Problem -
Leave out the pictures and restate exactly, and only, the lines from the one that contains "[(527,0),(507,0),(515,11),(527,2),(527,0)]" through the final line of the material below.

Data listing -
▽

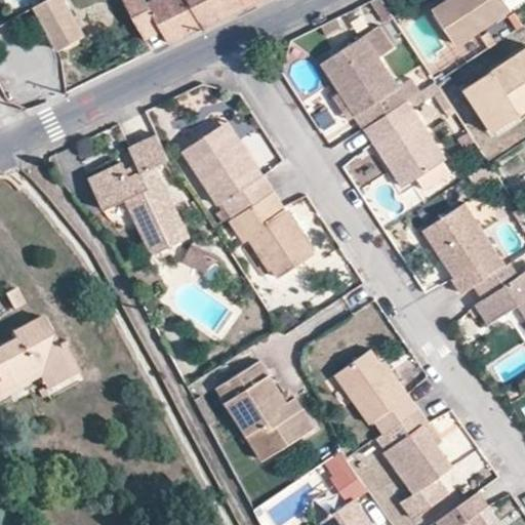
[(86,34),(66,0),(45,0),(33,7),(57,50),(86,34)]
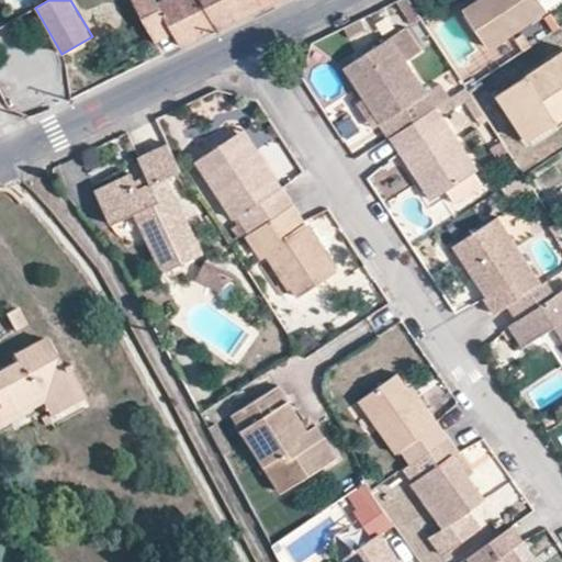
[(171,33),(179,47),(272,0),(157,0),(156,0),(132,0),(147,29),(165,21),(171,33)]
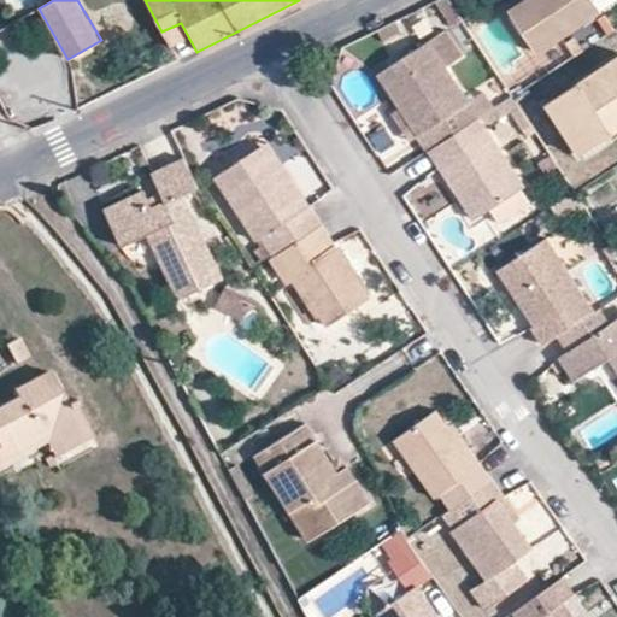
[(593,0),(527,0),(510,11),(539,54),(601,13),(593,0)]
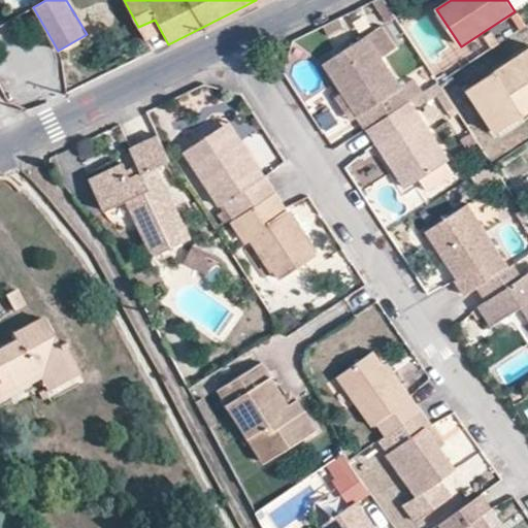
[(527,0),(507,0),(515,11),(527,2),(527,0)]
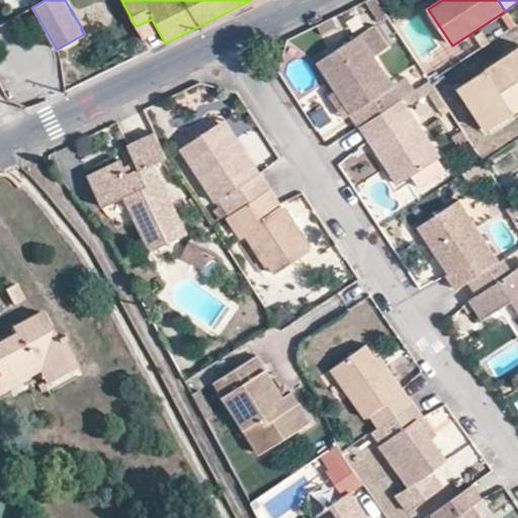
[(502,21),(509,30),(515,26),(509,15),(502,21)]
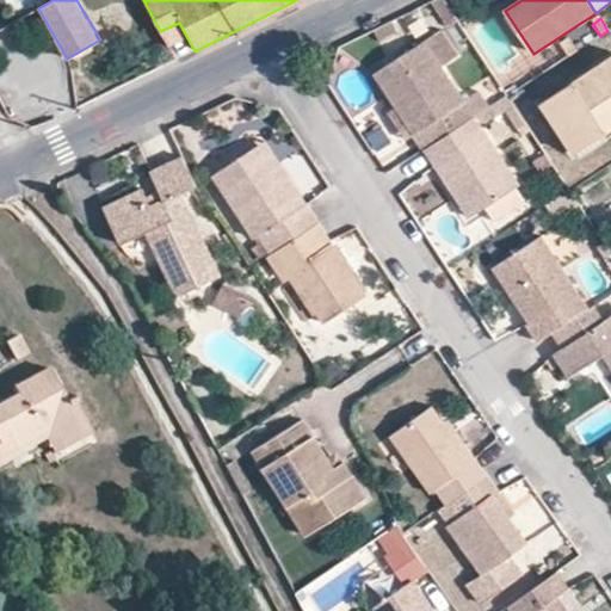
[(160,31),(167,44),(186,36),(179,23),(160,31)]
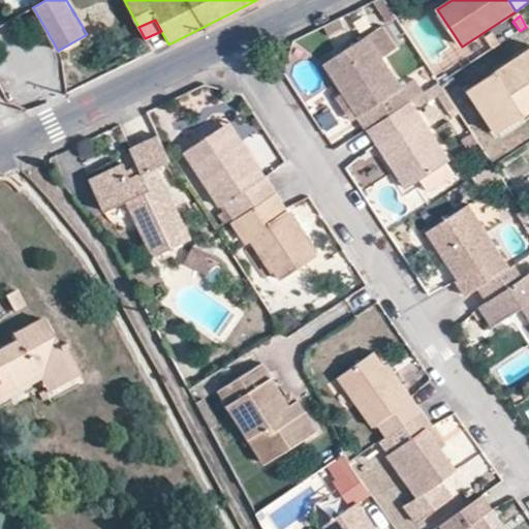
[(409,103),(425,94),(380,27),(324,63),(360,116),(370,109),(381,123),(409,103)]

△

Solution to this problem -
[(527,0),(507,0),(515,11),(527,2),(527,0)]
[(502,21),(509,30),(515,26),(509,15),(502,21)]
[(160,31),(167,44),(186,36),(179,23),(160,31)]
[(409,103),(425,94),(380,27),(324,63),(360,116),(370,109),(381,123),(409,103)]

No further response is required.